From the data below, return all lines holding the string "rolling".

> _Input data_
• • • • •
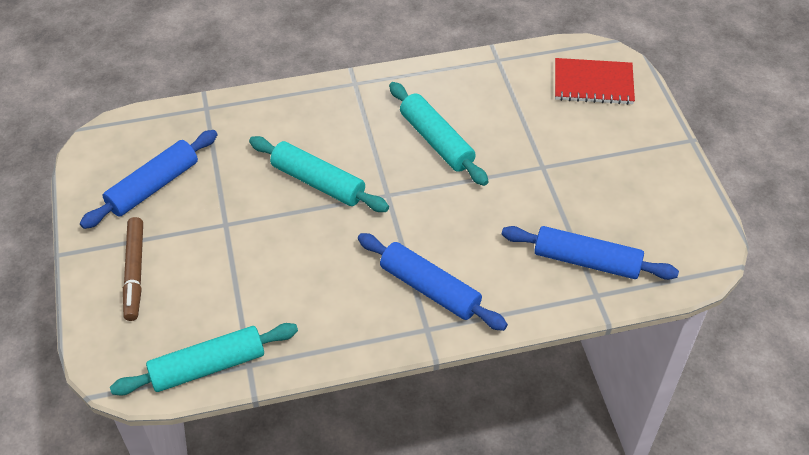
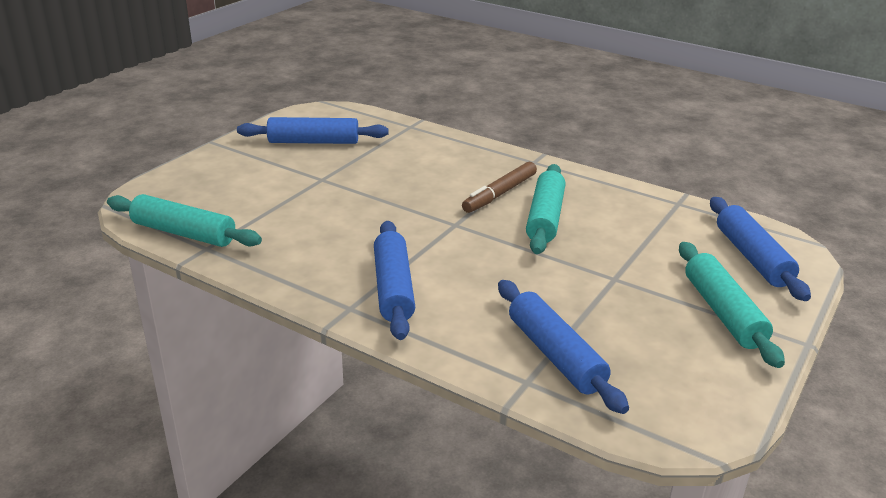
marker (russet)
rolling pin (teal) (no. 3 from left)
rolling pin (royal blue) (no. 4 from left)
• • • • •
> _Solution to the problem_
rolling pin (teal) (no. 3 from left)
rolling pin (royal blue) (no. 4 from left)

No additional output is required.